INPUT DATA:

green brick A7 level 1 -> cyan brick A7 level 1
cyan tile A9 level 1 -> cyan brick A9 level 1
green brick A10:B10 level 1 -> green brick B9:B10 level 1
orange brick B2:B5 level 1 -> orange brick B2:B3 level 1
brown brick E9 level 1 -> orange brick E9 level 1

...

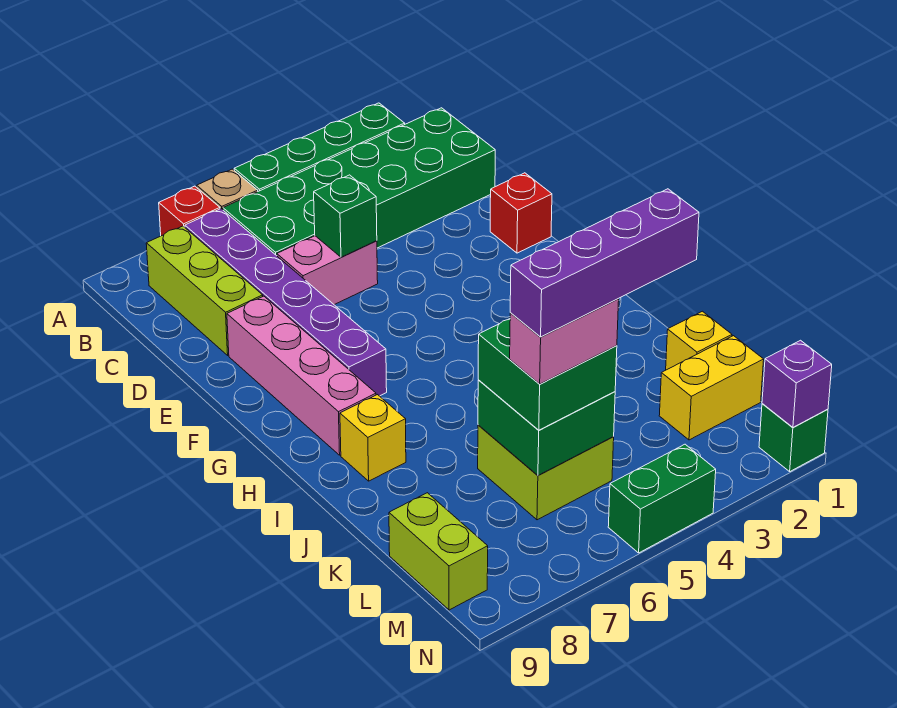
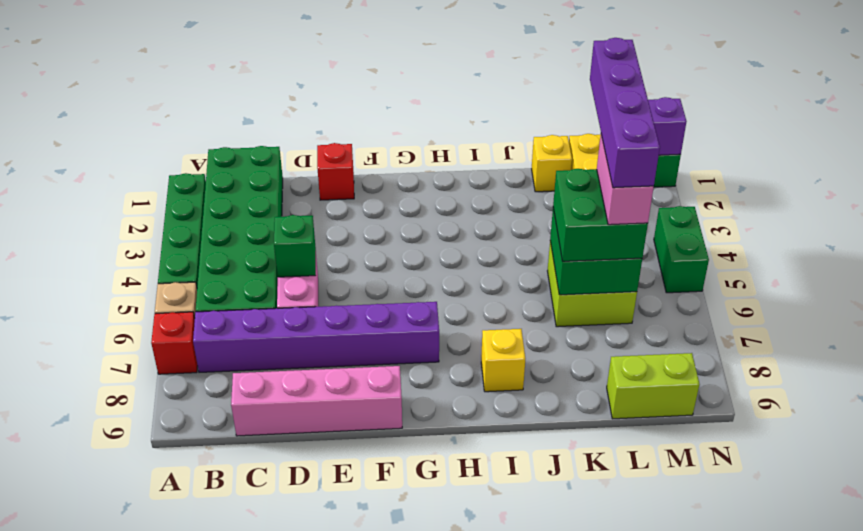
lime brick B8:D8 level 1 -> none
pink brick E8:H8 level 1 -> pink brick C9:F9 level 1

TASK TO COMPLETE: Among the records above, a stretch begins at the line containing "orange brick B2:B5" and ends at the line containing "brown brick E9". Restate that stretch word for word, and nothing else.

EXPECTED ANSWER:
orange brick B2:B5 level 1 -> orange brick B2:B3 level 1
brown brick E9 level 1 -> orange brick E9 level 1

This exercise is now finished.